§ **Work to be completed**
Transcribe, without alteration, the line that includes "black rectangle: moved 6 px left" and each line after it until the records end, omitting all that precede it.

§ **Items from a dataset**
====

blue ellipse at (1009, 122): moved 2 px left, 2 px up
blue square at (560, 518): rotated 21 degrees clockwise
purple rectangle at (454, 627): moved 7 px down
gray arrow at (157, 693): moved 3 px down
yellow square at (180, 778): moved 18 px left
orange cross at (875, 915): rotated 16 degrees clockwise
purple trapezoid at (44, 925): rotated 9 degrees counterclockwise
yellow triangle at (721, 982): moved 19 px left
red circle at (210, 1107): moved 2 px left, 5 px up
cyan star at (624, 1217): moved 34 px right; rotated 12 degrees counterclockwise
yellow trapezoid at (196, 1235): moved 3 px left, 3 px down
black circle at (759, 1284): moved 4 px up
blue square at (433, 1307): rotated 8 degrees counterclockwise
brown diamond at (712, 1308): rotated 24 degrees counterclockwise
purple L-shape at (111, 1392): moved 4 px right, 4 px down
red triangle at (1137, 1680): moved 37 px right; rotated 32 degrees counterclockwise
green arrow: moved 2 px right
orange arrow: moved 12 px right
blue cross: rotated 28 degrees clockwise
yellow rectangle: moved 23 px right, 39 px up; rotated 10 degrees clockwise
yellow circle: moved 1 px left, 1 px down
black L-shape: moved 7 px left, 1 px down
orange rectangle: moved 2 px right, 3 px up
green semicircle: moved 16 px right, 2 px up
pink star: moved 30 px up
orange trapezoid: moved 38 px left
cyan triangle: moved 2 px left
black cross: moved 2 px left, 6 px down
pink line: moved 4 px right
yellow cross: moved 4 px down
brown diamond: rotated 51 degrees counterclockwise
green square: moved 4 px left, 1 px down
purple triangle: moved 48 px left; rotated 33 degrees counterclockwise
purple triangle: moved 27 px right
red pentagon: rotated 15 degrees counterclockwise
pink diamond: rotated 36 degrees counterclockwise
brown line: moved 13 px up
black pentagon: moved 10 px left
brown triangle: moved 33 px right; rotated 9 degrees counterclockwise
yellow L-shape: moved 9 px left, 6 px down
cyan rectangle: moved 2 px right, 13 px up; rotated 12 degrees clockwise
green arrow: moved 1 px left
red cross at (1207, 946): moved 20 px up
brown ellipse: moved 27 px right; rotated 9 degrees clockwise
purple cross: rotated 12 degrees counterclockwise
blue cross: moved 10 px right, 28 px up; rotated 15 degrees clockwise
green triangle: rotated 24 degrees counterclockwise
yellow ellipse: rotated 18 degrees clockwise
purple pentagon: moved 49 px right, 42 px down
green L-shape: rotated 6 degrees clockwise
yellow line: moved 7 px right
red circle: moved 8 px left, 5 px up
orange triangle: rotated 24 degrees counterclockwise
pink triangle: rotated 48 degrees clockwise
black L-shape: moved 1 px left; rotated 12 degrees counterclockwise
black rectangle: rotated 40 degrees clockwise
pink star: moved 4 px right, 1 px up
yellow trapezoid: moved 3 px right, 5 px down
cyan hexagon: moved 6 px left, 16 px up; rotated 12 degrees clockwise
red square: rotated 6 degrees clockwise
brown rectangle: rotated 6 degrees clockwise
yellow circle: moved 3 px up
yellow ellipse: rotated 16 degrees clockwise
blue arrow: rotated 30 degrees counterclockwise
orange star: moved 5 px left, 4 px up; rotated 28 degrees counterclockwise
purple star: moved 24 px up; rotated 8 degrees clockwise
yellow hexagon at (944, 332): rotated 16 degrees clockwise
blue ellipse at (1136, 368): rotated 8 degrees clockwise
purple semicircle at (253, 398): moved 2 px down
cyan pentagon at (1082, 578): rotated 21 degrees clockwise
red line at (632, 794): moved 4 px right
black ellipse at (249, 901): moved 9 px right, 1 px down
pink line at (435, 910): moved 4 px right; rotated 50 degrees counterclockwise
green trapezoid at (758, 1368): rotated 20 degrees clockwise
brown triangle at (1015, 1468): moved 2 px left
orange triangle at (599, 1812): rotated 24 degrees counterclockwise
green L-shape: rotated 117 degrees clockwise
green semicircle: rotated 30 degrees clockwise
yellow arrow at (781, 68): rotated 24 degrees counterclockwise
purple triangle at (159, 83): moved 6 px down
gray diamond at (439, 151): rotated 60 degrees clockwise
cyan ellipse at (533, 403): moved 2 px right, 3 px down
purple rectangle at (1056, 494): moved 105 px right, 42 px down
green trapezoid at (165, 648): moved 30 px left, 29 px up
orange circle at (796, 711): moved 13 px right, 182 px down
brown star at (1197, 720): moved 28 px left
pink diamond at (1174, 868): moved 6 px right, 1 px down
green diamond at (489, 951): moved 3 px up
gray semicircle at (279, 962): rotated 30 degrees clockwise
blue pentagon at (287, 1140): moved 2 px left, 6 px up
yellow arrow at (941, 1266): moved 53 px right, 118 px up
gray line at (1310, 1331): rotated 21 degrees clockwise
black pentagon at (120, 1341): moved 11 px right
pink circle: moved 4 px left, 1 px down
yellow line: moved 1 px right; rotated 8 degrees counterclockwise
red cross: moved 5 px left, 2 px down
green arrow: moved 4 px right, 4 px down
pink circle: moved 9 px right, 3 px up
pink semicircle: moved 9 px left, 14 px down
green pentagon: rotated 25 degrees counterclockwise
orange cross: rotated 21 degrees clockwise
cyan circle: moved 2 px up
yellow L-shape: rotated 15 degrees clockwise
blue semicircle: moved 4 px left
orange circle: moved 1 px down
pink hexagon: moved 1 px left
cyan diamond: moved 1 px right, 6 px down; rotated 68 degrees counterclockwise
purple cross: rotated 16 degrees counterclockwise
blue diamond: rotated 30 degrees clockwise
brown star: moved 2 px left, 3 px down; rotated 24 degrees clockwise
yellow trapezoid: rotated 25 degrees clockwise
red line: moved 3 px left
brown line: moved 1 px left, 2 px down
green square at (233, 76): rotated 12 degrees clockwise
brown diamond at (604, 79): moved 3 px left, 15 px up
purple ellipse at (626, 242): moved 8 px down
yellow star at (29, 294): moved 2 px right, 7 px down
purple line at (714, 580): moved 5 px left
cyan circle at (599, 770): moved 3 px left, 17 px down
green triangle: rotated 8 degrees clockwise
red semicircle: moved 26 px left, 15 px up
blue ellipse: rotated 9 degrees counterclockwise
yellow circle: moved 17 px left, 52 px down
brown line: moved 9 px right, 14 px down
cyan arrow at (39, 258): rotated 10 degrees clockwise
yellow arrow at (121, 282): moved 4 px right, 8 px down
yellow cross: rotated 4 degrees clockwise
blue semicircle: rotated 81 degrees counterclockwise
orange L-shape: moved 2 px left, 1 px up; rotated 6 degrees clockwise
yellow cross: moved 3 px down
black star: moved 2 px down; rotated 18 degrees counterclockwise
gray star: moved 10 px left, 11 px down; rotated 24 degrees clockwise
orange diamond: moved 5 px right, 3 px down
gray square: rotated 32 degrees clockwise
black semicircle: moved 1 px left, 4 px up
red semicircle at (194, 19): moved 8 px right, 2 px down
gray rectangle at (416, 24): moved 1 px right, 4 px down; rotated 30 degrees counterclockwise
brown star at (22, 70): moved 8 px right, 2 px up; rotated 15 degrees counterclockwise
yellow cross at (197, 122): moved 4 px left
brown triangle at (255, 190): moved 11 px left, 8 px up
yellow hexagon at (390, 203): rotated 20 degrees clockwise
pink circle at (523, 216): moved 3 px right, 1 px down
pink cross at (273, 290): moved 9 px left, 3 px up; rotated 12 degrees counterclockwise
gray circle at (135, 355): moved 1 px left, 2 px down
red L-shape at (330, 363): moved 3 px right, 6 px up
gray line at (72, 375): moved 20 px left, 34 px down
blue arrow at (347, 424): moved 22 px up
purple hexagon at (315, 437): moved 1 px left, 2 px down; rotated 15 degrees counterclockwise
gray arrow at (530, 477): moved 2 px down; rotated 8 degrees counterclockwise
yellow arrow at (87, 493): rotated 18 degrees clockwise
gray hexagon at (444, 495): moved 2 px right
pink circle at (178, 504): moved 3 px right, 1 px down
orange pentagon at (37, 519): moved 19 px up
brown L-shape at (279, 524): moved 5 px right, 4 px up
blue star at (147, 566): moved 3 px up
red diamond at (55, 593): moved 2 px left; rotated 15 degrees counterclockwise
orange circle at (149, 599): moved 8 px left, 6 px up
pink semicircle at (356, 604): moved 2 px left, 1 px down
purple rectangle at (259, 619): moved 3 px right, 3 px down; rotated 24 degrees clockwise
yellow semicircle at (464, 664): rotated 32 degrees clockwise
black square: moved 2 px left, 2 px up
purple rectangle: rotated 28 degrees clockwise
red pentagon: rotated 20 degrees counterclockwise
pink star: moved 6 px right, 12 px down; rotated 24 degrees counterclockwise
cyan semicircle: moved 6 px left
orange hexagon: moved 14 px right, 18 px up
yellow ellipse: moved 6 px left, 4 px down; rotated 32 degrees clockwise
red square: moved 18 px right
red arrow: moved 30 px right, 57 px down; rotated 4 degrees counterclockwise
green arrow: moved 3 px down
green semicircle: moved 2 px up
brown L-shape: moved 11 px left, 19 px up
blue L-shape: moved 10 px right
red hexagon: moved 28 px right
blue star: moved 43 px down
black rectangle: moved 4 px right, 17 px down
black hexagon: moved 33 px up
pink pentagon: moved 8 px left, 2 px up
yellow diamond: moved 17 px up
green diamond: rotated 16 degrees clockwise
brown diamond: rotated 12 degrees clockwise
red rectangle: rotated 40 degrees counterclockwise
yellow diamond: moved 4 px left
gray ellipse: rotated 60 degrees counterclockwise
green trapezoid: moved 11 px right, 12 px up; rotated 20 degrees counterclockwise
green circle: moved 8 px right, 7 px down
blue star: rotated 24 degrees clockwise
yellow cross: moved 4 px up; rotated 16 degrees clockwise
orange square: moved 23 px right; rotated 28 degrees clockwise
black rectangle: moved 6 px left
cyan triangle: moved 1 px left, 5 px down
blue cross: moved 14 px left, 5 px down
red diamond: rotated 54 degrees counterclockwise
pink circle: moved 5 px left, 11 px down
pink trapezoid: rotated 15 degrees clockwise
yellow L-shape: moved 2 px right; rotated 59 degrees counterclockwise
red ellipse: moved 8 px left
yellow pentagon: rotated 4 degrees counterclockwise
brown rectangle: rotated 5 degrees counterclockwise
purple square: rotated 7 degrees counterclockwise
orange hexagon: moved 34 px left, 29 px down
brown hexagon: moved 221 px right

====

§ **Task answer**
black rectangle: moved 6 px left
cyan triangle: moved 1 px left, 5 px down
blue cross: moved 14 px left, 5 px down
red diamond: rotated 54 degrees counterclockwise
pink circle: moved 5 px left, 11 px down
pink trapezoid: rotated 15 degrees clockwise
yellow L-shape: moved 2 px right; rotated 59 degrees counterclockwise
red ellipse: moved 8 px left
yellow pentagon: rotated 4 degrees counterclockwise
brown rectangle: rotated 5 degrees counterclockwise
purple square: rotated 7 degrees counterclockwise
orange hexagon: moved 34 px left, 29 px down
brown hexagon: moved 221 px right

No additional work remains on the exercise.